#### DATA ####

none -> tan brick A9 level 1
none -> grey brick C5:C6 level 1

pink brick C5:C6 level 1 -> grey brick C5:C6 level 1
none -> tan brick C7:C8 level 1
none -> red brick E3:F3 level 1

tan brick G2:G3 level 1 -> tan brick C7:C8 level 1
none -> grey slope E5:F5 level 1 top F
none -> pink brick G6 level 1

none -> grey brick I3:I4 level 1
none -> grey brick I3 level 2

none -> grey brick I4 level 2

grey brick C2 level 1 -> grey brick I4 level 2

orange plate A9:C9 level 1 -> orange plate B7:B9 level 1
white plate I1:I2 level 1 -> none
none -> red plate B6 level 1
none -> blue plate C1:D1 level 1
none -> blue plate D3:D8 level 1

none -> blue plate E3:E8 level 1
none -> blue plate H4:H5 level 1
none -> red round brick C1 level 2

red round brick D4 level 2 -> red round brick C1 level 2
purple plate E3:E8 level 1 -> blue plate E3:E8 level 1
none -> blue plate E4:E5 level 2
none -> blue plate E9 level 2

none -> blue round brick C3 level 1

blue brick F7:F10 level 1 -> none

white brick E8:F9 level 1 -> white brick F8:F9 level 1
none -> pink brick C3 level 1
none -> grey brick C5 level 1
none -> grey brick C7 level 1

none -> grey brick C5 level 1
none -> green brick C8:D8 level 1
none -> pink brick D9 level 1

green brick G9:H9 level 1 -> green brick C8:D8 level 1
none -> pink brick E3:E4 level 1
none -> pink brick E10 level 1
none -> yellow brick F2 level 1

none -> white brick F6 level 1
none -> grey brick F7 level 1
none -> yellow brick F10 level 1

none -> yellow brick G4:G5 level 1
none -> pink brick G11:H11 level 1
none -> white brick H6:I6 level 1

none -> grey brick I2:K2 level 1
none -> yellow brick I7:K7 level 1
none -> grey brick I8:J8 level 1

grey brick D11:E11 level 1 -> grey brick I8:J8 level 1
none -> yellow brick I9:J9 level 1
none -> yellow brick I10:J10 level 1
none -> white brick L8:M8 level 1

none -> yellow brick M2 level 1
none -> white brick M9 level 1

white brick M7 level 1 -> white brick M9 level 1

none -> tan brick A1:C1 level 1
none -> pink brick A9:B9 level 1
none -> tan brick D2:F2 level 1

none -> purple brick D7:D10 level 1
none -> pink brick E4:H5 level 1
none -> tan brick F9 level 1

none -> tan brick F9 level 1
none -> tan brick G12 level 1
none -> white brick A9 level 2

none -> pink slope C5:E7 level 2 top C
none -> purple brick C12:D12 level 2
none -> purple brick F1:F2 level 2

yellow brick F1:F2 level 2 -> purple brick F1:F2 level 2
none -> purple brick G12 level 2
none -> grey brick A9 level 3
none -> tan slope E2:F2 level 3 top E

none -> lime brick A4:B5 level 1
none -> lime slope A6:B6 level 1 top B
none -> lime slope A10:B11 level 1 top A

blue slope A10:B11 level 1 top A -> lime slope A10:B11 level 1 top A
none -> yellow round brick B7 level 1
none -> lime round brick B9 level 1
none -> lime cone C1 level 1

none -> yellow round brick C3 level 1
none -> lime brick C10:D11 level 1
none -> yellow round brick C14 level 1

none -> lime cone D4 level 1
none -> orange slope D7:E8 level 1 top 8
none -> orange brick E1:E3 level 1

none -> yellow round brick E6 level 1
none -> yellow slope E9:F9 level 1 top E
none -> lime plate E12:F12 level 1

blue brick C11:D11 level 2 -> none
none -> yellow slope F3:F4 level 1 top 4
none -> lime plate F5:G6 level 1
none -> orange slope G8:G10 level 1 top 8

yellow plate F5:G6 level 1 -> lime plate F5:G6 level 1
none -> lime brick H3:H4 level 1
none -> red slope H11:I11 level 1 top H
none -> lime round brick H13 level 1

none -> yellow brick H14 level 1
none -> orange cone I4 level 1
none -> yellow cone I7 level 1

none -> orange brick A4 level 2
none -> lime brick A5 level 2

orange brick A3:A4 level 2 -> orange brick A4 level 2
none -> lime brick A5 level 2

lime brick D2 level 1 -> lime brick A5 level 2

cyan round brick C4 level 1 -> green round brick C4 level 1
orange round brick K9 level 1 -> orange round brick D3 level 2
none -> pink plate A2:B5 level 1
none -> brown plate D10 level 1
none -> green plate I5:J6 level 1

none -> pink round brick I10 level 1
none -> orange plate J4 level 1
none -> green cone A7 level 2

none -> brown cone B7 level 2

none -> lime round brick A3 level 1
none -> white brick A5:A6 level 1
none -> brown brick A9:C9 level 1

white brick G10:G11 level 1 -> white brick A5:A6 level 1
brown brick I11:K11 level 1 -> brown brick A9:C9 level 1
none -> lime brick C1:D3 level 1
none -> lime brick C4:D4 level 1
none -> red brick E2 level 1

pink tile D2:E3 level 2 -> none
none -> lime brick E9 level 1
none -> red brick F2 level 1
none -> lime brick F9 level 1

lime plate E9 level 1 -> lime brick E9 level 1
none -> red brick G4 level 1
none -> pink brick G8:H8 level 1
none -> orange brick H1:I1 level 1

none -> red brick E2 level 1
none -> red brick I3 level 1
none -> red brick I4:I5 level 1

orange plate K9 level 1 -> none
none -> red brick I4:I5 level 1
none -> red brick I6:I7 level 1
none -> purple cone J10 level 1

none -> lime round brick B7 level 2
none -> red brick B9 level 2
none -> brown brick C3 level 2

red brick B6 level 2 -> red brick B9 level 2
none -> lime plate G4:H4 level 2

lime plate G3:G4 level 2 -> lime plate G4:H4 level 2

####

▶ **TO DO**:
Using the listing above, return word for word each line from the one that has "green brick G9:H9" through the one that has "none -> lime slope A10:B11 level 1 top A", and no line outside that range.

▶ **PROBLEM SOLUTION**:
green brick G9:H9 level 1 -> green brick C8:D8 level 1
none -> pink brick E3:E4 level 1
none -> pink brick E10 level 1
none -> yellow brick F2 level 1

none -> white brick F6 level 1
none -> grey brick F7 level 1
none -> yellow brick F10 level 1

none -> yellow brick G4:G5 level 1
none -> pink brick G11:H11 level 1
none -> white brick H6:I6 level 1

none -> grey brick I2:K2 level 1
none -> yellow brick I7:K7 level 1
none -> grey brick I8:J8 level 1

grey brick D11:E11 level 1 -> grey brick I8:J8 level 1
none -> yellow brick I9:J9 level 1
none -> yellow brick I10:J10 level 1
none -> white brick L8:M8 level 1

none -> yellow brick M2 level 1
none -> white brick M9 level 1

white brick M7 level 1 -> white brick M9 level 1

none -> tan brick A1:C1 level 1
none -> pink brick A9:B9 level 1
none -> tan brick D2:F2 level 1

none -> purple brick D7:D10 level 1
none -> pink brick E4:H5 level 1
none -> tan brick F9 level 1

none -> tan brick F9 level 1
none -> tan brick G12 level 1
none -> white brick A9 level 2

none -> pink slope C5:E7 level 2 top C
none -> purple brick C12:D12 level 2
none -> purple brick F1:F2 level 2

yellow brick F1:F2 level 2 -> purple brick F1:F2 level 2
none -> purple brick G12 level 2
none -> grey brick A9 level 3
none -> tan slope E2:F2 level 3 top E

none -> lime brick A4:B5 level 1
none -> lime slope A6:B6 level 1 top B
none -> lime slope A10:B11 level 1 top A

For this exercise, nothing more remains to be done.